• [Exercise objective] Produce an exact copy of all records below.

• [Data excerpts]
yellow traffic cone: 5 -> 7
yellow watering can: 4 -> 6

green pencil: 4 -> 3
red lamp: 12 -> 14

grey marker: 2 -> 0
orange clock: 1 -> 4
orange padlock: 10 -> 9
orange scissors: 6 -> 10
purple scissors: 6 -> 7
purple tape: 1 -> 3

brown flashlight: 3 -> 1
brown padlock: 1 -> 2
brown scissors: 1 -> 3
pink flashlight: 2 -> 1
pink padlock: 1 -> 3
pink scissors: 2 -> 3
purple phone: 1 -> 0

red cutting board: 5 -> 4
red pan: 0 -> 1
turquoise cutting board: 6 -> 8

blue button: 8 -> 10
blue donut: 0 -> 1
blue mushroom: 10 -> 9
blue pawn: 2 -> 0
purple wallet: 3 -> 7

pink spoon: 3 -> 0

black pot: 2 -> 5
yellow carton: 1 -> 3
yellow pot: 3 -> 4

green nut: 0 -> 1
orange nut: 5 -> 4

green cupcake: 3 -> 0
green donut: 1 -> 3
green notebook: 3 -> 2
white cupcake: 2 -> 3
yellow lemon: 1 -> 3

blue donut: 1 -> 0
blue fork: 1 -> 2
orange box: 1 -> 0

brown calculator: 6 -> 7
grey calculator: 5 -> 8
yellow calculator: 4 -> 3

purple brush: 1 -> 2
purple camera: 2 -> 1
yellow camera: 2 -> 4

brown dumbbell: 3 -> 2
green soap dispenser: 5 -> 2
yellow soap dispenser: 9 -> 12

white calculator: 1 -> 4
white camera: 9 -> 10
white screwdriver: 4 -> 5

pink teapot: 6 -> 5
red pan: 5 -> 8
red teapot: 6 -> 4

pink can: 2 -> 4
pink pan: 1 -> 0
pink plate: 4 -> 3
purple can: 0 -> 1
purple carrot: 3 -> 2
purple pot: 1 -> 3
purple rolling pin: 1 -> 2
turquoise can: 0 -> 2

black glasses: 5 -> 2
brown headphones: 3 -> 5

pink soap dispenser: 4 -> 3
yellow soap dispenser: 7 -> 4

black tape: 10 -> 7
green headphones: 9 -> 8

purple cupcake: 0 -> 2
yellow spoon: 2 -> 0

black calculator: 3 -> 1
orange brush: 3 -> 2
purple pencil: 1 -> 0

• [Solved exercise]
yellow traffic cone: 5 -> 7
yellow watering can: 4 -> 6

green pencil: 4 -> 3
red lamp: 12 -> 14

grey marker: 2 -> 0
orange clock: 1 -> 4
orange padlock: 10 -> 9
orange scissors: 6 -> 10
purple scissors: 6 -> 7
purple tape: 1 -> 3

brown flashlight: 3 -> 1
brown padlock: 1 -> 2
brown scissors: 1 -> 3
pink flashlight: 2 -> 1
pink padlock: 1 -> 3
pink scissors: 2 -> 3
purple phone: 1 -> 0

red cutting board: 5 -> 4
red pan: 0 -> 1
turquoise cutting board: 6 -> 8

blue button: 8 -> 10
blue donut: 0 -> 1
blue mushroom: 10 -> 9
blue pawn: 2 -> 0
purple wallet: 3 -> 7

pink spoon: 3 -> 0

black pot: 2 -> 5
yellow carton: 1 -> 3
yellow pot: 3 -> 4

green nut: 0 -> 1
orange nut: 5 -> 4

green cupcake: 3 -> 0
green donut: 1 -> 3
green notebook: 3 -> 2
white cupcake: 2 -> 3
yellow lemon: 1 -> 3

blue donut: 1 -> 0
blue fork: 1 -> 2
orange box: 1 -> 0

brown calculator: 6 -> 7
grey calculator: 5 -> 8
yellow calculator: 4 -> 3

purple brush: 1 -> 2
purple camera: 2 -> 1
yellow camera: 2 -> 4

brown dumbbell: 3 -> 2
green soap dispenser: 5 -> 2
yellow soap dispenser: 9 -> 12

white calculator: 1 -> 4
white camera: 9 -> 10
white screwdriver: 4 -> 5

pink teapot: 6 -> 5
red pan: 5 -> 8
red teapot: 6 -> 4

pink can: 2 -> 4
pink pan: 1 -> 0
pink plate: 4 -> 3
purple can: 0 -> 1
purple carrot: 3 -> 2
purple pot: 1 -> 3
purple rolling pin: 1 -> 2
turquoise can: 0 -> 2

black glasses: 5 -> 2
brown headphones: 3 -> 5

pink soap dispenser: 4 -> 3
yellow soap dispenser: 7 -> 4

black tape: 10 -> 7
green headphones: 9 -> 8

purple cupcake: 0 -> 2
yellow spoon: 2 -> 0

black calculator: 3 -> 1
orange brush: 3 -> 2
purple pencil: 1 -> 0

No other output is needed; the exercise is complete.